▶ _INFORMATION SHOWN_:
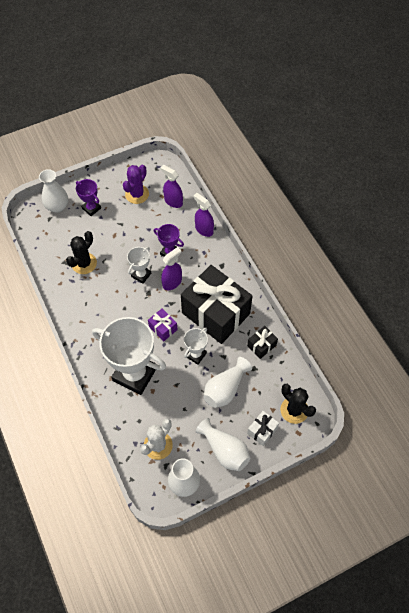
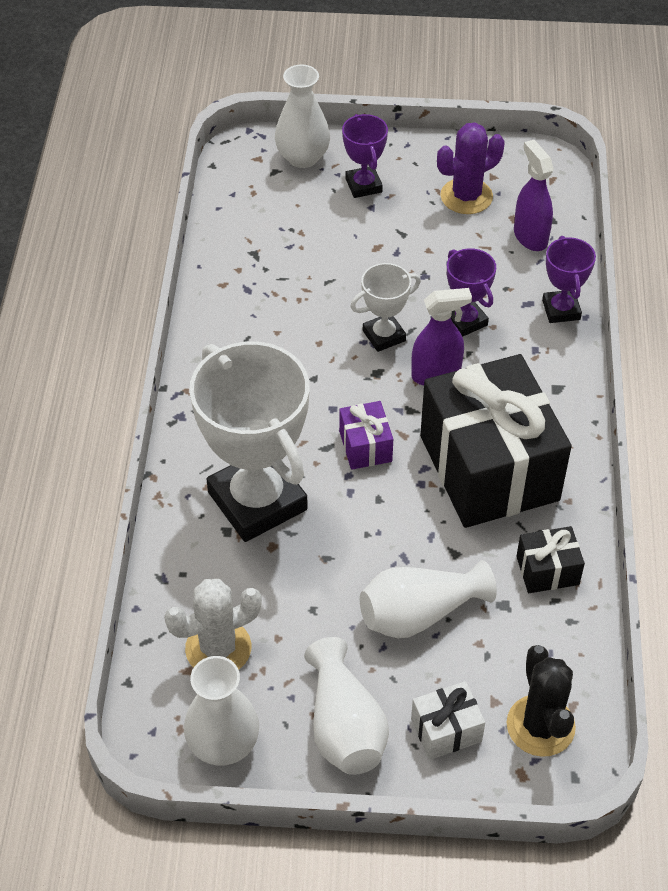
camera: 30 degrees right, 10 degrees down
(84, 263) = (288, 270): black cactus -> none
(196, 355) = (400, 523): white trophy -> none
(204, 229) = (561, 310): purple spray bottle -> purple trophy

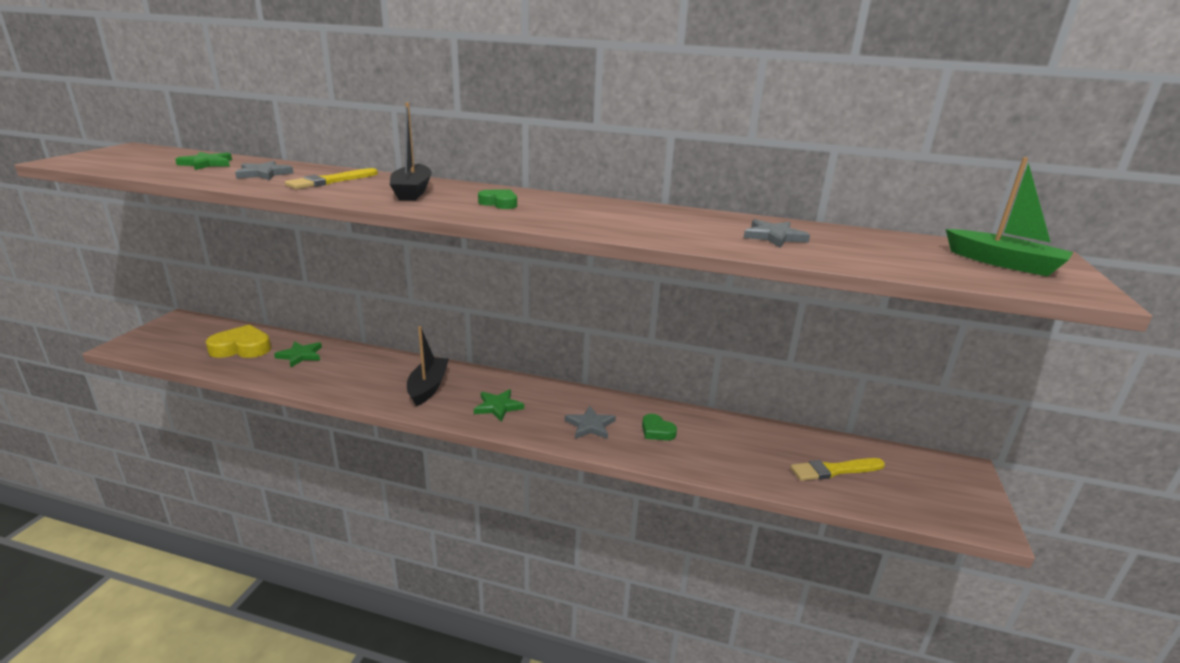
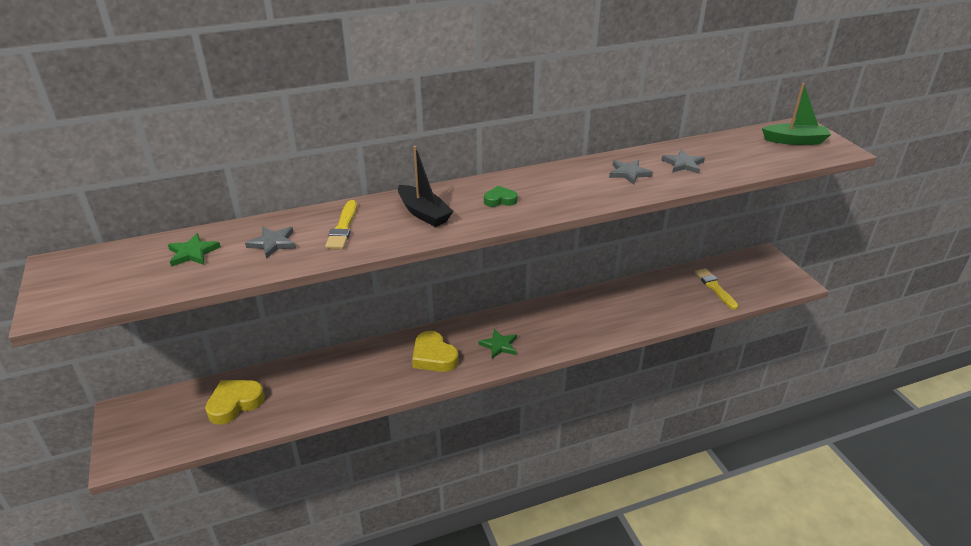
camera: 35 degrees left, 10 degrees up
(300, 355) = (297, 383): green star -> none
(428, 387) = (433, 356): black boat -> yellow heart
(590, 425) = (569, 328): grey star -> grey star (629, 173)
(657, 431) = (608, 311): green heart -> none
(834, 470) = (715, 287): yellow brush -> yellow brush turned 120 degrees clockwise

▶ _WHAT IS BEING ASKED_: Everything from the first line of the entries through the line that contains "(657, 431) = (608, 311): green heart -> none" is to be reproduced exactly, except the pictures.

▶ _RESULT OF THIS TASK_:
camera: 30 degrees right, 10 degrees down
(84, 263) = (288, 270): black cactus -> none
(196, 355) = (400, 523): white trophy -> none
(204, 229) = (561, 310): purple spray bottle -> purple trophy

camera: 35 degrees left, 10 degrees up
(300, 355) = (297, 383): green star -> none
(428, 387) = (433, 356): black boat -> yellow heart
(590, 425) = (569, 328): grey star -> grey star (629, 173)
(657, 431) = (608, 311): green heart -> none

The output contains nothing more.